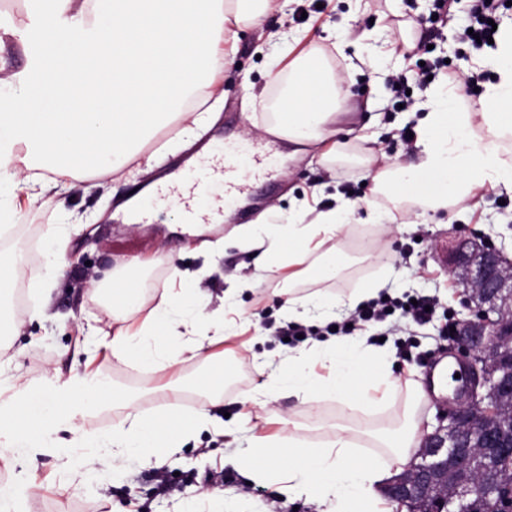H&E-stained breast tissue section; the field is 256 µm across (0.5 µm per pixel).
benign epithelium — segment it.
Here are the masks:
<instances>
[{
  "instance_id": "1",
  "label": "benign epithelium",
  "mask_w": 512,
  "mask_h": 512,
  "mask_svg": "<svg viewBox=\"0 0 512 512\" xmlns=\"http://www.w3.org/2000/svg\"><path fill=\"white\" fill-rule=\"evenodd\" d=\"M461 284L474 304L473 318L456 326L453 346L465 366L466 384L451 408L424 444L420 456L427 462L413 466L387 488V495L402 503L430 497L468 502L475 484L448 483L441 470L448 468V449L473 464L475 447L512 458V434L500 430L512 412V260L487 243L464 244L458 258Z\"/></svg>"
}]
</instances>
---*---
• **Aim of the task**
Copy all the data exactly as written, but skip any picture.

• **Response below**
H&E-stained breast tissue section; the field is 256 µm across (0.5 µm per pixel).
benign epithelium — segment it.
Here are the masks:
<instances>
[{
  "instance_id": "1",
  "label": "benign epithelium",
  "mask_w": 512,
  "mask_h": 512,
  "mask_svg": "<svg viewBox=\"0 0 512 512\" xmlns=\"http://www.w3.org/2000/svg\"><path fill=\"white\" fill-rule=\"evenodd\" d=\"M461 284L474 304L473 318L456 326L453 346L465 366L466 384L451 408L424 444L420 456L427 462L413 466L387 488V495L402 503L430 497L468 502L475 484L448 483L441 470L448 468V449L473 464L475 447L512 458V434L500 430L512 412V260L487 243L464 244L458 258Z\"/></svg>"
}]
</instances>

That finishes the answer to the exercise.